BRIEF: Within the entries below, find the portion that opens with the line containing "move | white_hammer" and closes with the line containing "recolor | white_cake". Retype that portion exactly and only.

DATASET:
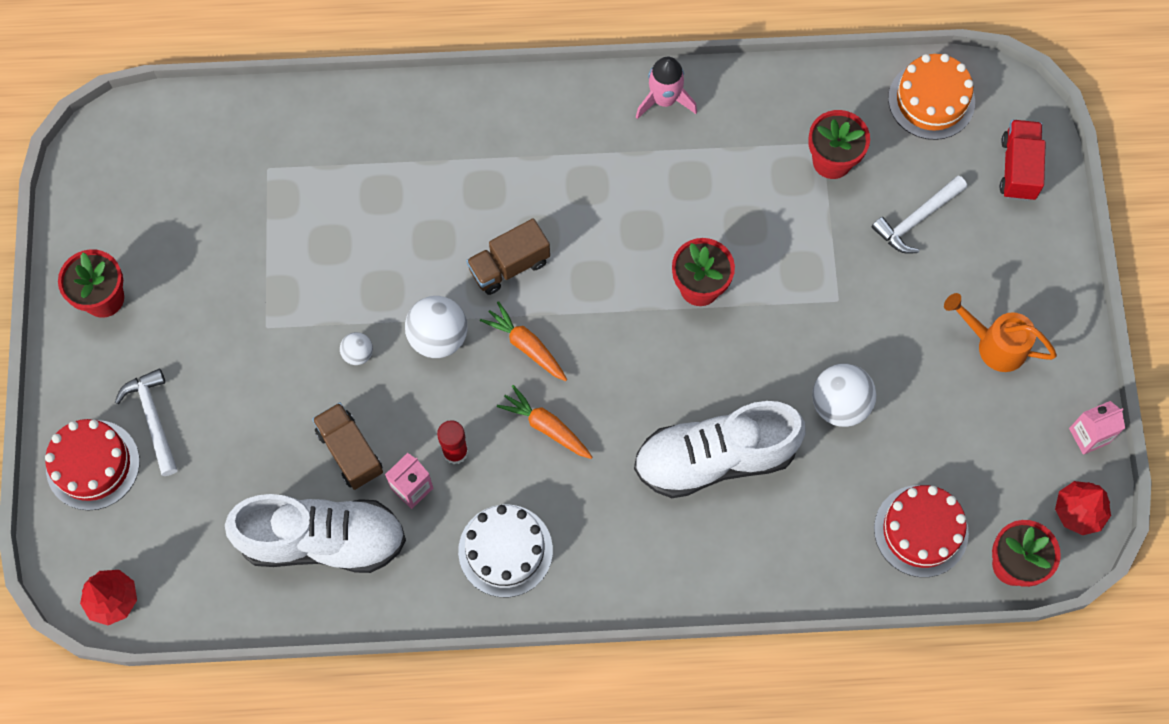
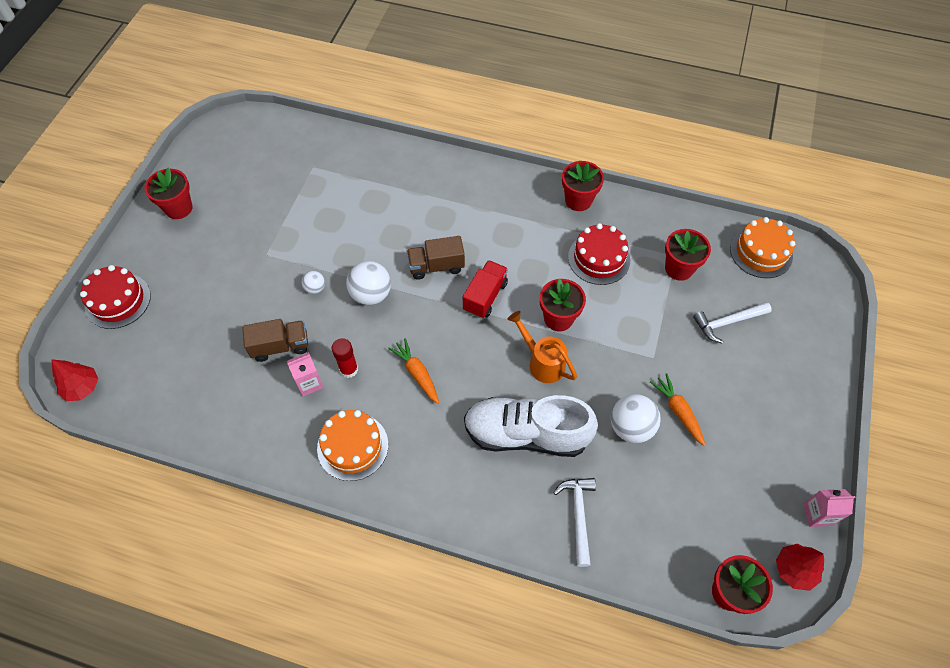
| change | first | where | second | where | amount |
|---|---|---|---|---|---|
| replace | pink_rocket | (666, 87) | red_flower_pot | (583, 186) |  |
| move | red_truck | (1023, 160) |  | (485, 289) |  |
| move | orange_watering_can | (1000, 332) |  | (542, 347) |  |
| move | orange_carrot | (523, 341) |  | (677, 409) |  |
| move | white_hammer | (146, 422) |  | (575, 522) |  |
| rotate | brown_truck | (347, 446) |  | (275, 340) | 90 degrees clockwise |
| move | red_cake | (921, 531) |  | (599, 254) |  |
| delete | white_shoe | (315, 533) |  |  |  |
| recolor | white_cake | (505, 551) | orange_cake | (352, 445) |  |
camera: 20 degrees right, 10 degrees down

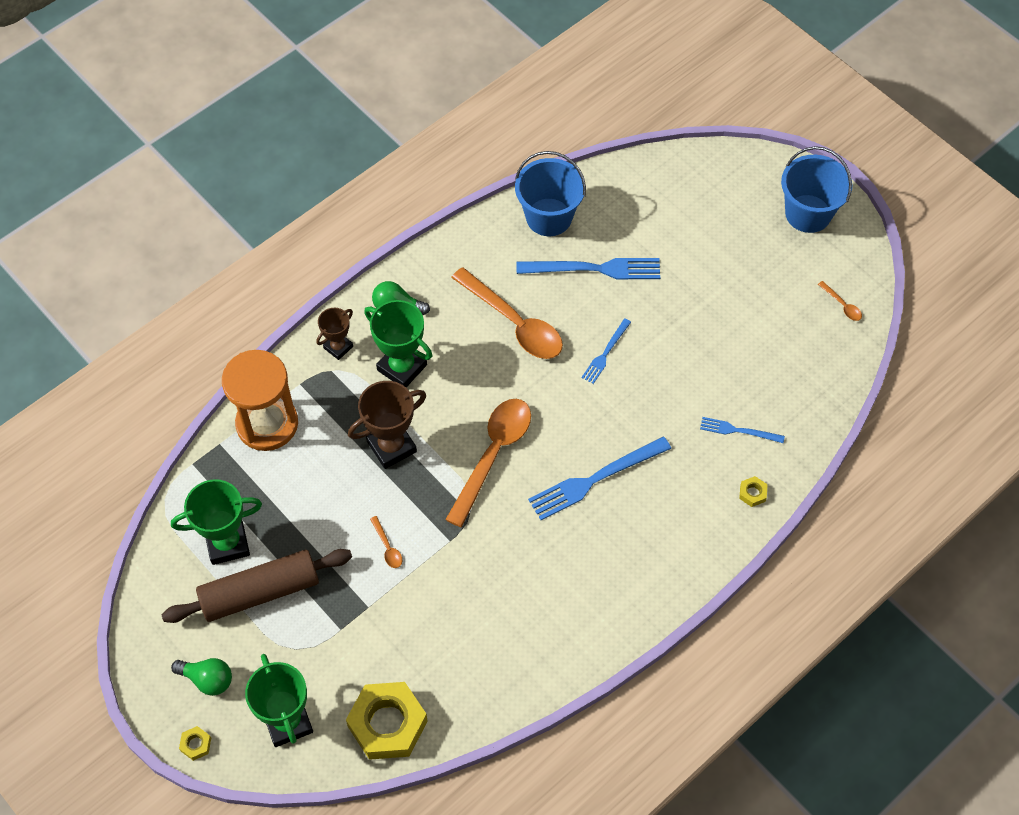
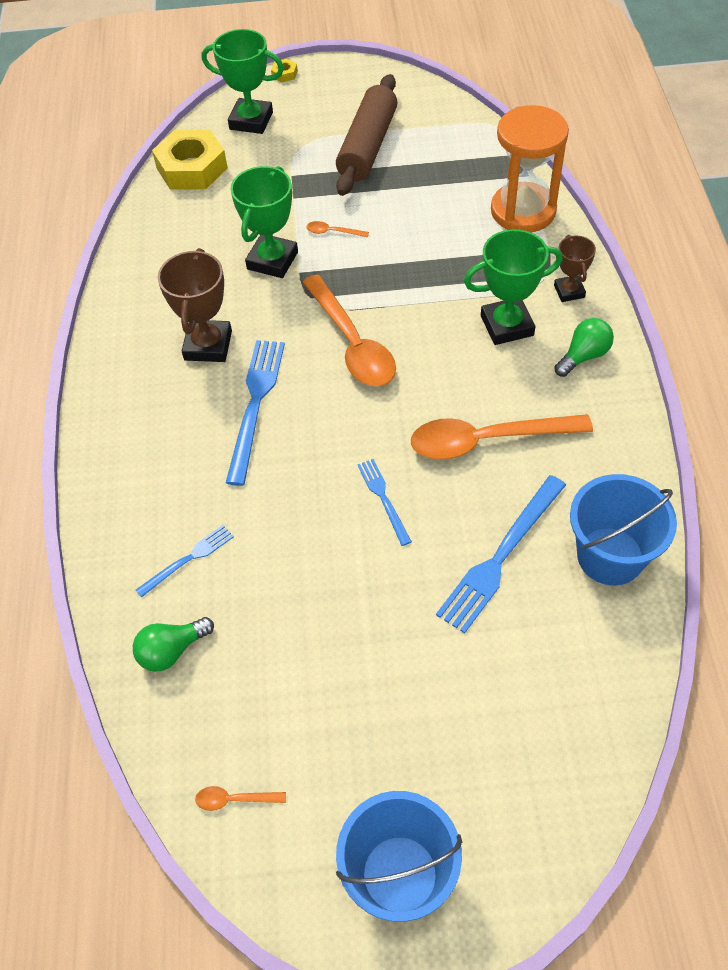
| change | first | where | second | where | amount |
|---|---|---|---|---|---|
| move | brown_trophy | (387, 425) |  | (195, 305) |  |
| delete | yellow_nut | (753, 491) |  |  |  |
| move | green_trophy | (216, 522) |  | (264, 222) |  |
| move | green_light_bulb | (201, 677) |  | (173, 644) |  |
camera: 130 degrees right, 5 degrees down

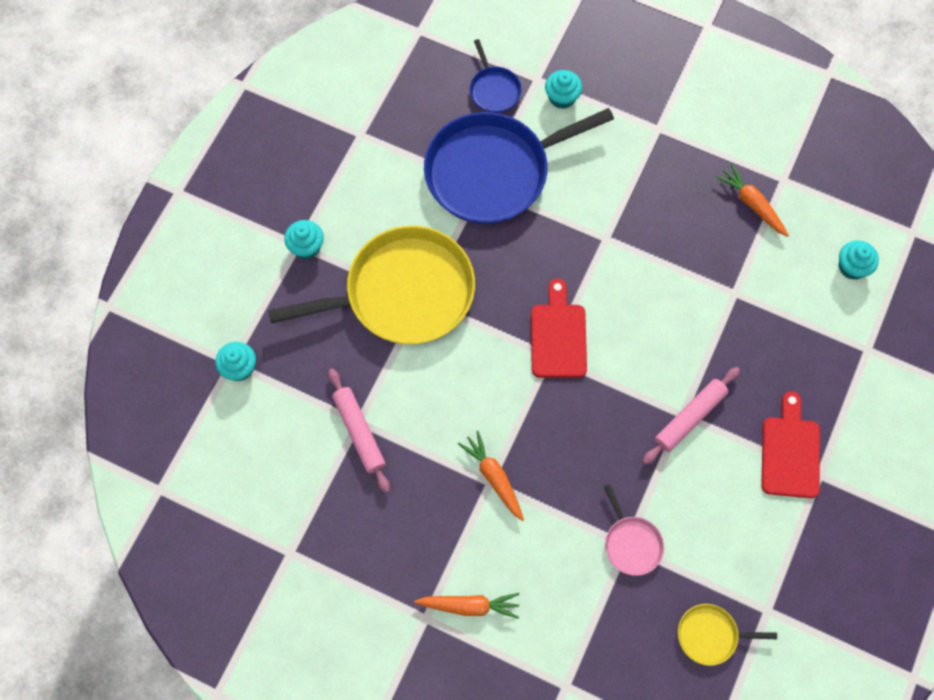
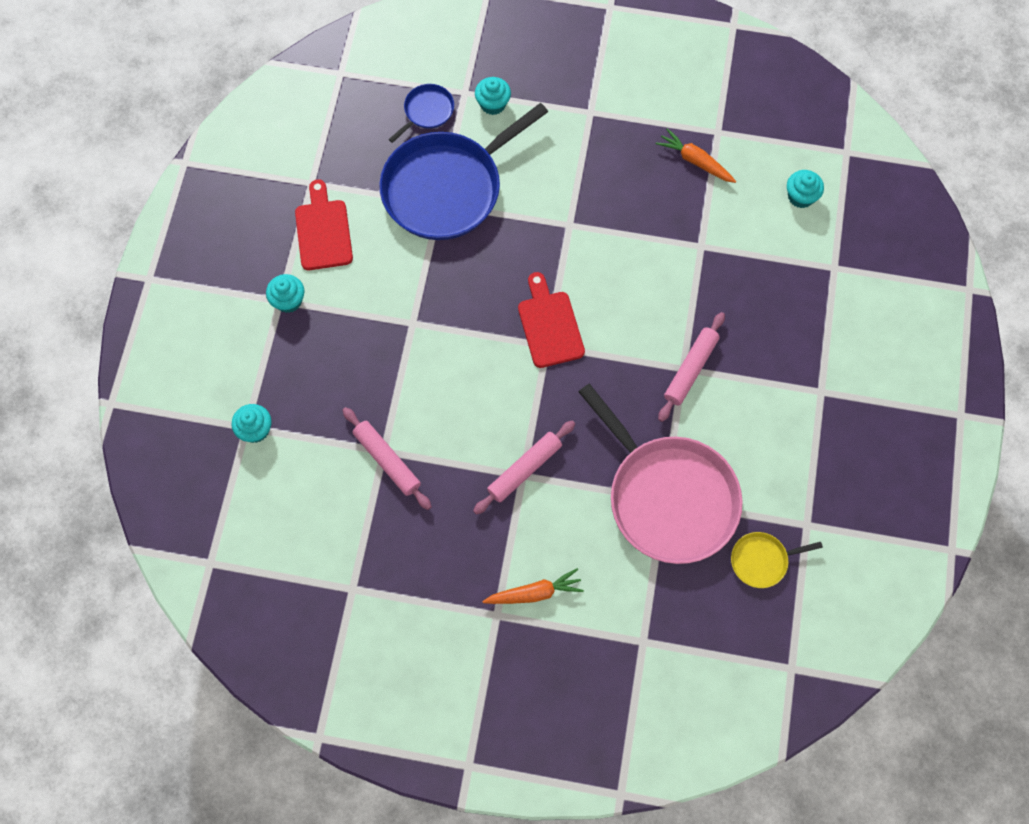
| change | first | where | second | where | amount |
|---|---|---|---|---|---|
| rotate | blue_pan | (496, 76) |  | (421, 113) | 105 degrees counterclockwise |
| delete | yellow_pan | (371, 285) |  |  |  |
| move | red_cutting_board | (791, 444) |  | (324, 225) |  |
| replace | orange_carrot | (491, 476) | pink_rolling_pin | (524, 467) |  |
| resize | pink_pan | (634, 530) |  | (661, 474) | x2.31 |
camera: 15 degrees left, 0 degrees up

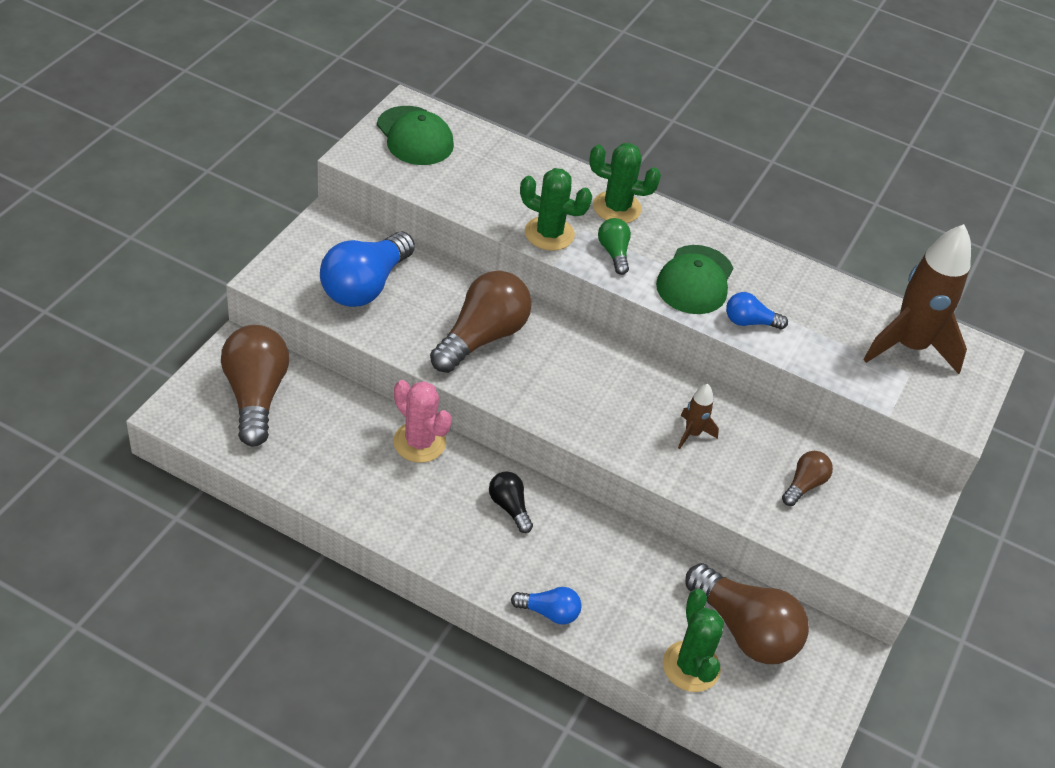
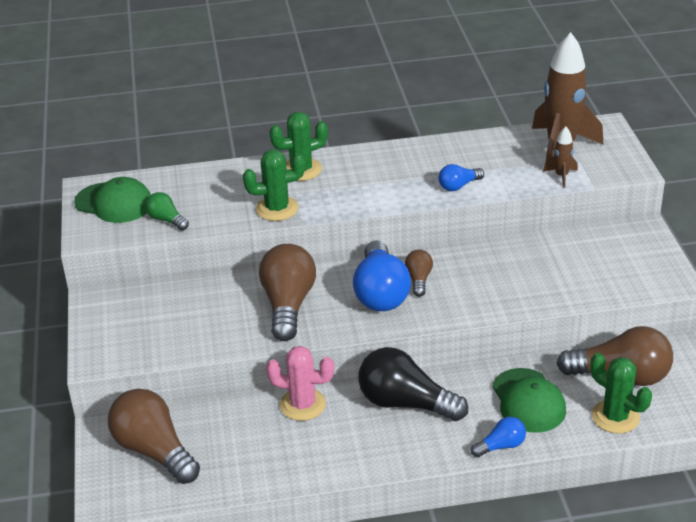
| change | first | where | second | where | amount |
|---|---|---|---|---|---|
| move | green_light_bulb | (614, 246) |  | (167, 211) |  |
| move | blue_light_bulb | (367, 269) |  | (382, 275) |  |
| move | green_cap | (694, 279) |  | (529, 400) |  |
| move | brown_rocket | (698, 416) |  | (560, 157) |  |
| move | brown_light_bulb | (807, 478) |  | (419, 273) |  |
| resize | black_light_bulb | (511, 502) |  | (413, 384) | x1.99 |
camera: 30 degrees left, 10 degrees down

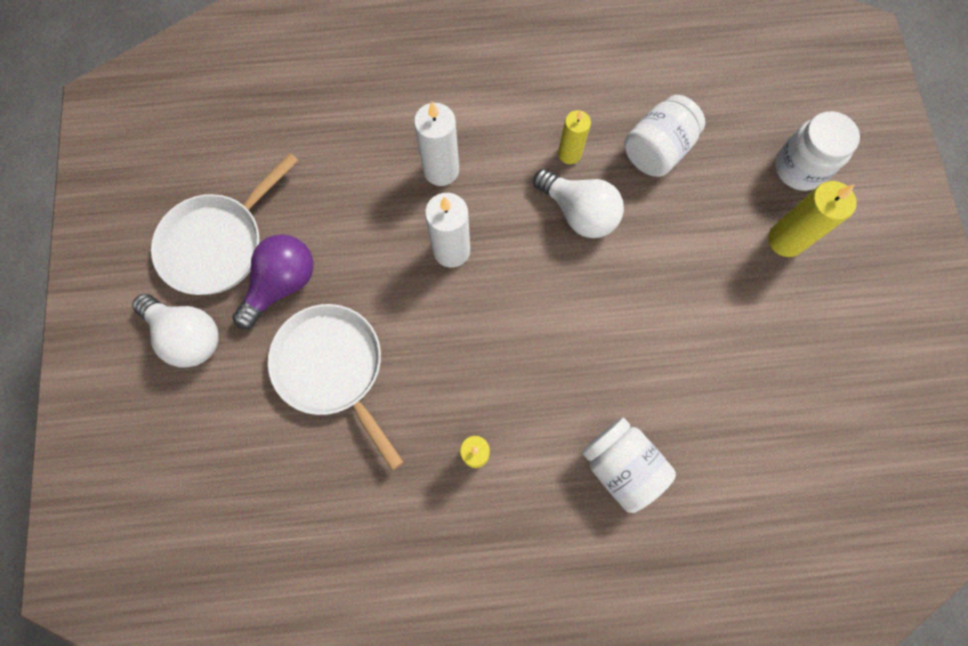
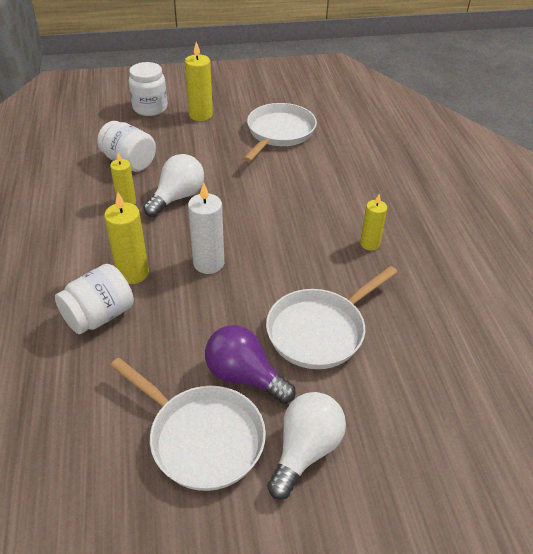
| change | first | where | second | where | amount |
|---|---|---|---|---|---|
| recolor | white_candle | (436, 144) | yellow_candle | (126, 238) |  |
| move | white_jar | (629, 465) |  | (94, 299) |  |
| insert |  |  | white_pan | (280, 132) |  |
camera: 95 degrees left, 30 degrees down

WRITTEN ANSWER:
| move | white_hammer | (146, 422) |  | (575, 522) |  |
| rotate | brown_truck | (347, 446) |  | (275, 340) | 90 degrees clockwise |
| move | red_cake | (921, 531) |  | (599, 254) |  |
| delete | white_shoe | (315, 533) |  |  |  |
| recolor | white_cake | (505, 551) | orange_cake | (352, 445) |  |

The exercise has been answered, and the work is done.